→ Problem statement:
The data below must be repeated exactly. Leave nothing out.

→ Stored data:
'''

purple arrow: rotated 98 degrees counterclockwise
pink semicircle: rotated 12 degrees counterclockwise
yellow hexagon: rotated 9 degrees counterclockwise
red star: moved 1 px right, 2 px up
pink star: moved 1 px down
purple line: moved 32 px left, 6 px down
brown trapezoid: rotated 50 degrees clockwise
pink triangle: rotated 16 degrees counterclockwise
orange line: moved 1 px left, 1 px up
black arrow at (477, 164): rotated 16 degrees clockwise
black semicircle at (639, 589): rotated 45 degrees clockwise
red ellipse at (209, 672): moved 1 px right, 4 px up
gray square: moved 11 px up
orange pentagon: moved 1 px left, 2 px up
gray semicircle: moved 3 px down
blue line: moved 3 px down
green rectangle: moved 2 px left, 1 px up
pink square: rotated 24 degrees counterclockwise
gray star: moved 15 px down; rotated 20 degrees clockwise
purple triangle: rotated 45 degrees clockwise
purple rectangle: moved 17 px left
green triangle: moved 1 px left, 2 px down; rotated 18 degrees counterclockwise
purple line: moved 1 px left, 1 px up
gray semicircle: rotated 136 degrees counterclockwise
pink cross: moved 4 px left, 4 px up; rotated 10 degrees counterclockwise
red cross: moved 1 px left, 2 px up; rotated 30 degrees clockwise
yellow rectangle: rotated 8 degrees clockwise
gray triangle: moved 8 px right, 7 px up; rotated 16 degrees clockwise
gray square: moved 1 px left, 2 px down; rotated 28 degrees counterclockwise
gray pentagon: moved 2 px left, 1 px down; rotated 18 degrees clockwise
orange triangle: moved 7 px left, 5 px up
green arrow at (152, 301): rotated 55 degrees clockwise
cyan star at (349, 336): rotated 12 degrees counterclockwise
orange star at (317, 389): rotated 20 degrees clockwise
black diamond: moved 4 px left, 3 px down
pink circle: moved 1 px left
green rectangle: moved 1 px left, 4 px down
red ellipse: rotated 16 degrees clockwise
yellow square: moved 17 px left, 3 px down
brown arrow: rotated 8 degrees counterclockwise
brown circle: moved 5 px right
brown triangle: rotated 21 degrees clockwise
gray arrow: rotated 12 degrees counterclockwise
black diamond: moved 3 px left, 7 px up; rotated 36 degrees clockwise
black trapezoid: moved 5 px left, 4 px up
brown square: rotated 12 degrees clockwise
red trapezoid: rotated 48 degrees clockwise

'''

→ Task result:
purple arrow: rotated 98 degrees counterclockwise
pink semicircle: rotated 12 degrees counterclockwise
yellow hexagon: rotated 9 degrees counterclockwise
red star: moved 1 px right, 2 px up
pink star: moved 1 px down
purple line: moved 32 px left, 6 px down
brown trapezoid: rotated 50 degrees clockwise
pink triangle: rotated 16 degrees counterclockwise
orange line: moved 1 px left, 1 px up
black arrow at (477, 164): rotated 16 degrees clockwise
black semicircle at (639, 589): rotated 45 degrees clockwise
red ellipse at (209, 672): moved 1 px right, 4 px up
gray square: moved 11 px up
orange pentagon: moved 1 px left, 2 px up
gray semicircle: moved 3 px down
blue line: moved 3 px down
green rectangle: moved 2 px left, 1 px up
pink square: rotated 24 degrees counterclockwise
gray star: moved 15 px down; rotated 20 degrees clockwise
purple triangle: rotated 45 degrees clockwise
purple rectangle: moved 17 px left
green triangle: moved 1 px left, 2 px down; rotated 18 degrees counterclockwise
purple line: moved 1 px left, 1 px up
gray semicircle: rotated 136 degrees counterclockwise
pink cross: moved 4 px left, 4 px up; rotated 10 degrees counterclockwise
red cross: moved 1 px left, 2 px up; rotated 30 degrees clockwise
yellow rectangle: rotated 8 degrees clockwise
gray triangle: moved 8 px right, 7 px up; rotated 16 degrees clockwise
gray square: moved 1 px left, 2 px down; rotated 28 degrees counterclockwise
gray pentagon: moved 2 px left, 1 px down; rotated 18 degrees clockwise
orange triangle: moved 7 px left, 5 px up
green arrow at (152, 301): rotated 55 degrees clockwise
cyan star at (349, 336): rotated 12 degrees counterclockwise
orange star at (317, 389): rotated 20 degrees clockwise
black diamond: moved 4 px left, 3 px down
pink circle: moved 1 px left
green rectangle: moved 1 px left, 4 px down
red ellipse: rotated 16 degrees clockwise
yellow square: moved 17 px left, 3 px down
brown arrow: rotated 8 degrees counterclockwise
brown circle: moved 5 px right
brown triangle: rotated 21 degrees clockwise
gray arrow: rotated 12 degrees counterclockwise
black diamond: moved 3 px left, 7 px up; rotated 36 degrees clockwise
black trapezoid: moved 5 px left, 4 px up
brown square: rotated 12 degrees clockwise
red trapezoid: rotated 48 degrees clockwise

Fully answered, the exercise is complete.